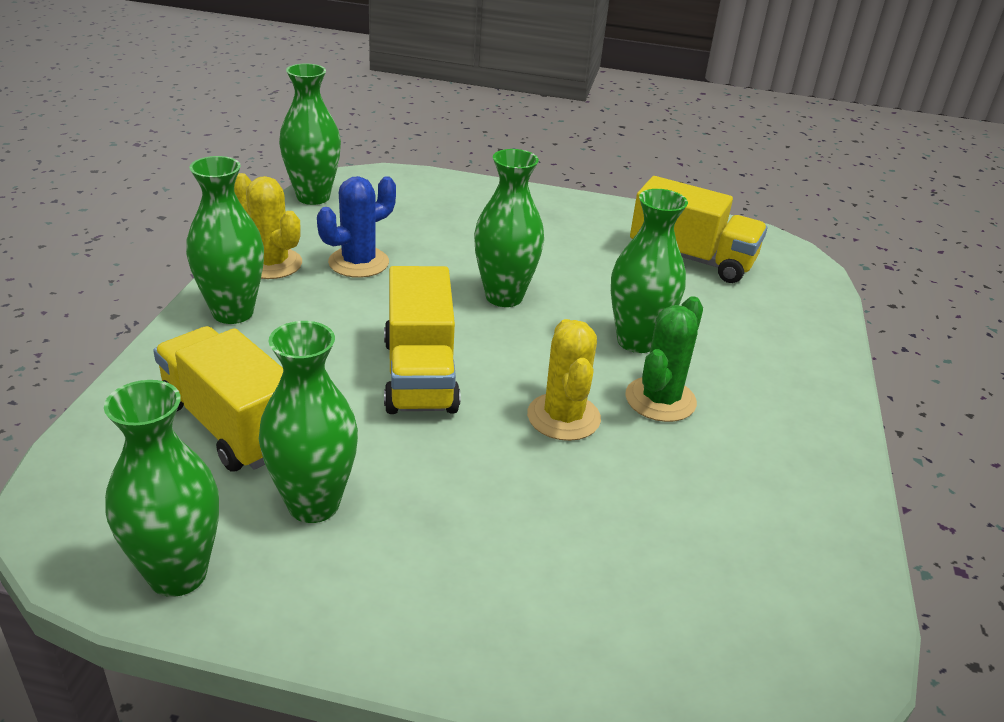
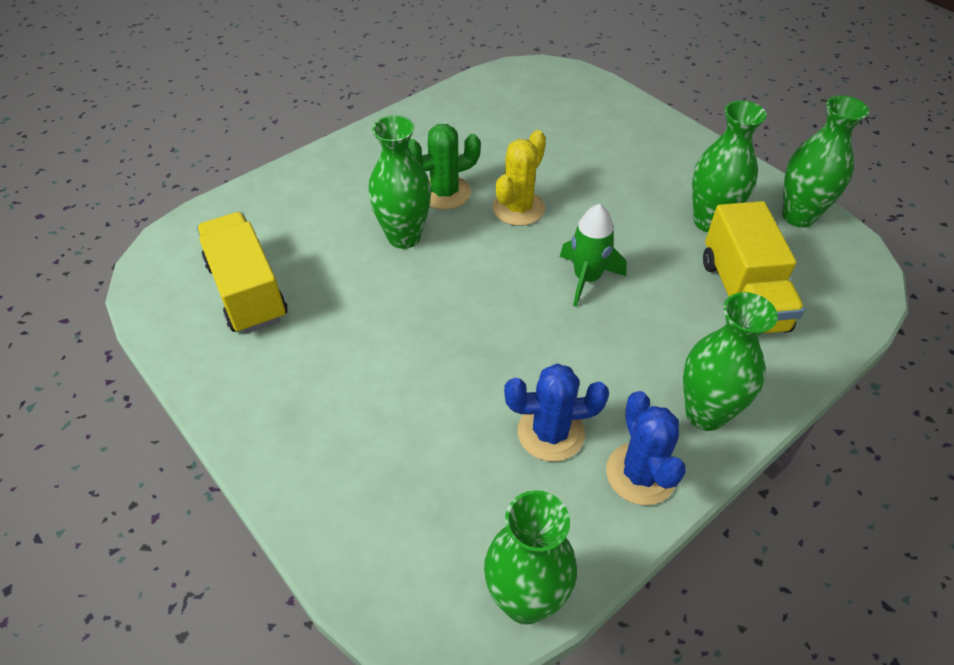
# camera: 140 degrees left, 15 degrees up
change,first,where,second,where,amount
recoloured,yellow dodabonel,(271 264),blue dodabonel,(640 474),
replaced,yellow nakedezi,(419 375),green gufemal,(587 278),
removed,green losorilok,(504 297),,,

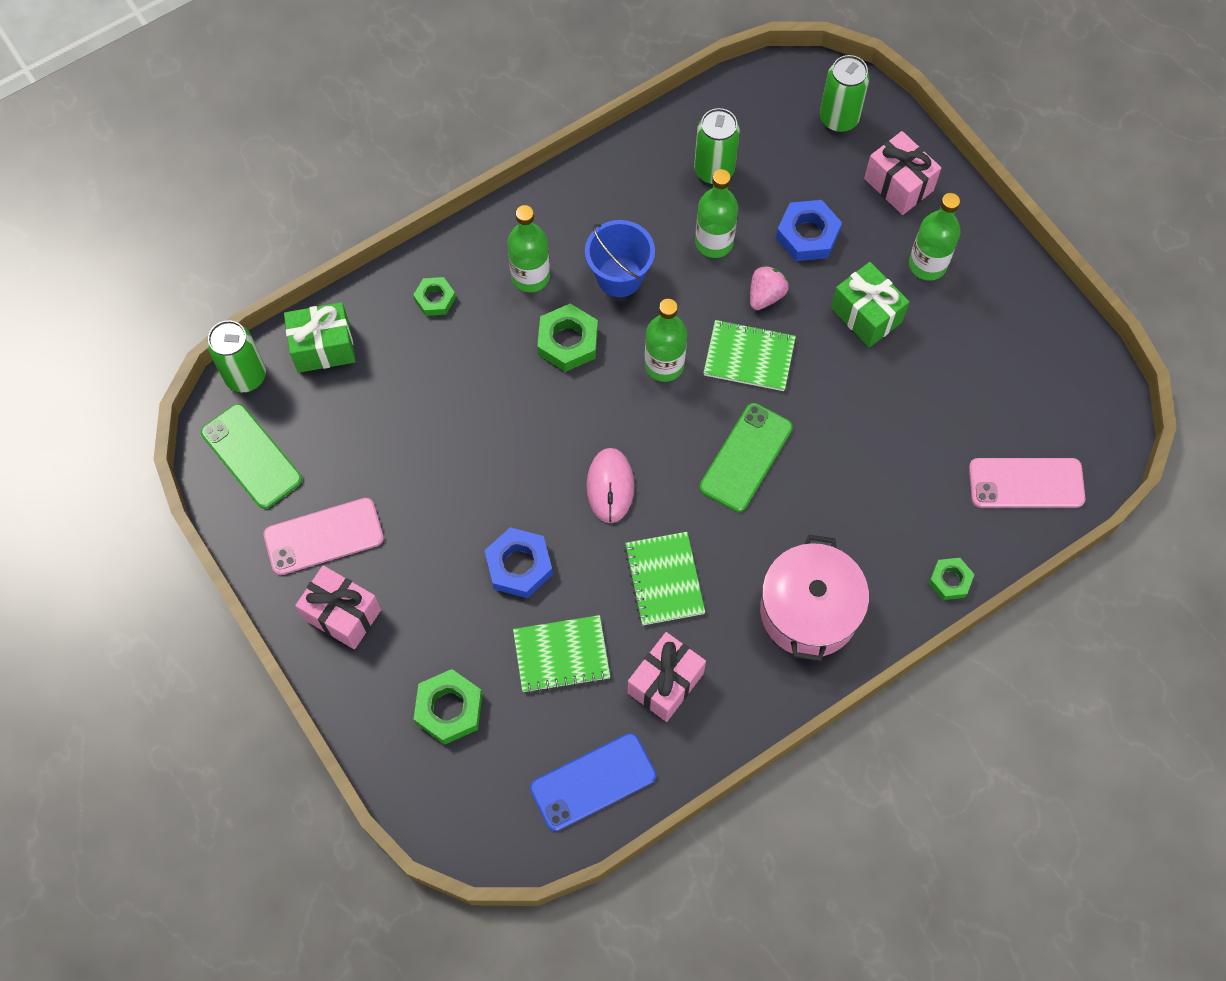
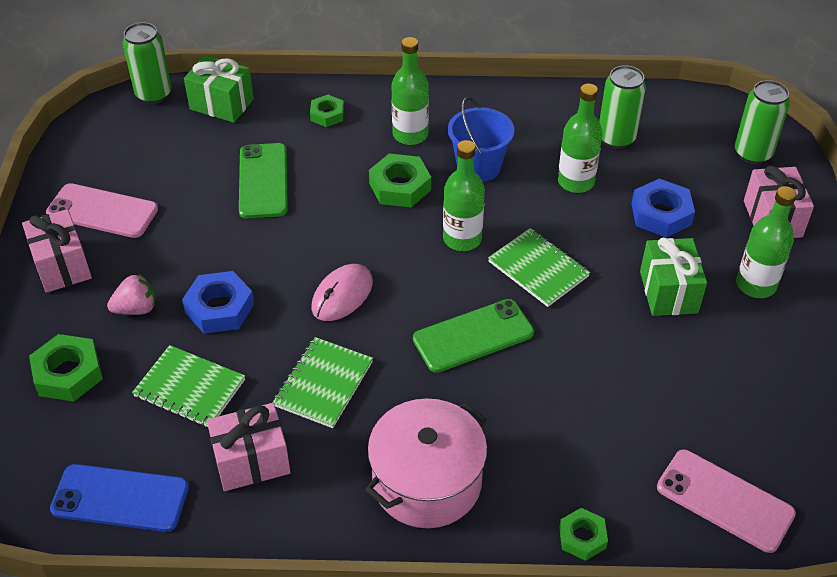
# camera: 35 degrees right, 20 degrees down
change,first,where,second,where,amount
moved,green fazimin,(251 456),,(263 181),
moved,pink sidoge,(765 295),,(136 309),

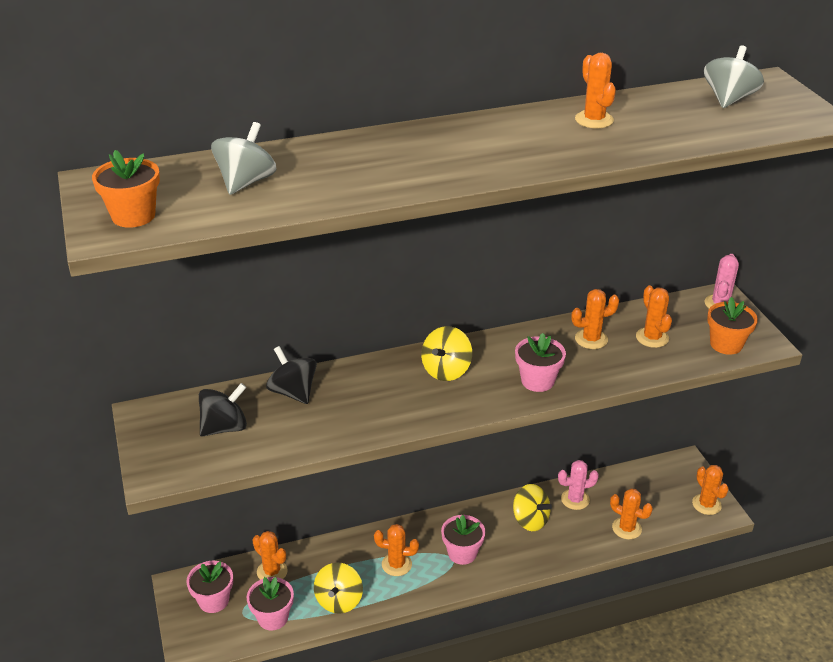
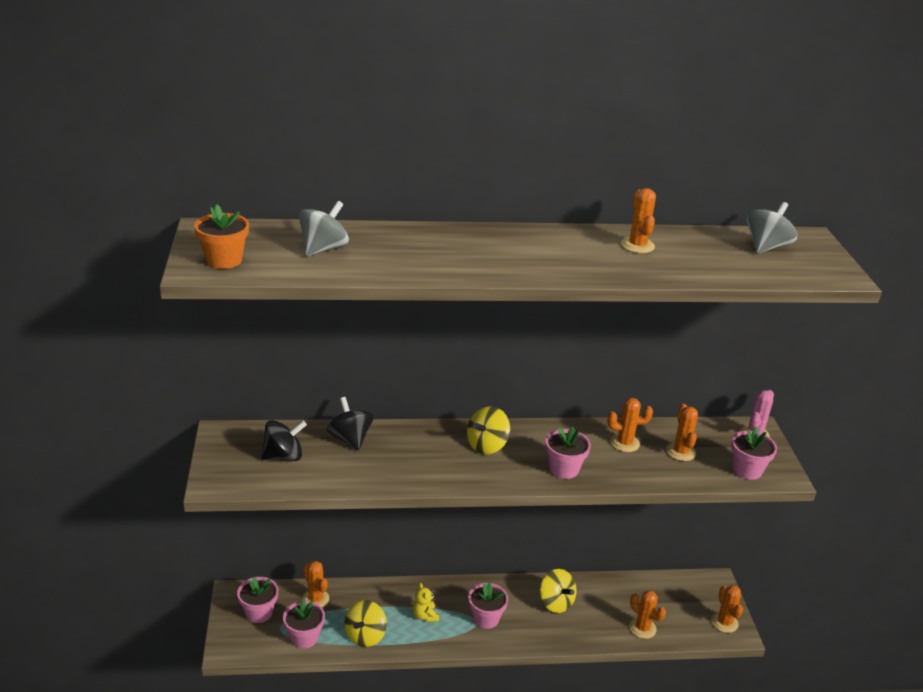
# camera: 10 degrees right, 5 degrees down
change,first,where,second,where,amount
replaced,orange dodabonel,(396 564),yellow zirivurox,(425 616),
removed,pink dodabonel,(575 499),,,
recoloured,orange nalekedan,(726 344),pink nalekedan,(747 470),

> EXERCISE OBJECTIVE
Would you retype the material exactly, omitting each picture?

> PROBLEM SOLUTION
# camera: 140 degrees left, 15 degrees up
change,first,where,second,where,amount
recoloured,yellow dodabonel,(271 264),blue dodabonel,(640 474),
replaced,yellow nakedezi,(419 375),green gufemal,(587 278),
removed,green losorilok,(504 297),,,

# camera: 35 degrees right, 20 degrees down
change,first,where,second,where,amount
moved,green fazimin,(251 456),,(263 181),
moved,pink sidoge,(765 295),,(136 309),

# camera: 10 degrees right, 5 degrees down
change,first,where,second,where,amount
replaced,orange dodabonel,(396 564),yellow zirivurox,(425 616),
removed,pink dodabonel,(575 499),,,
recoloured,orange nalekedan,(726 344),pink nalekedan,(747 470),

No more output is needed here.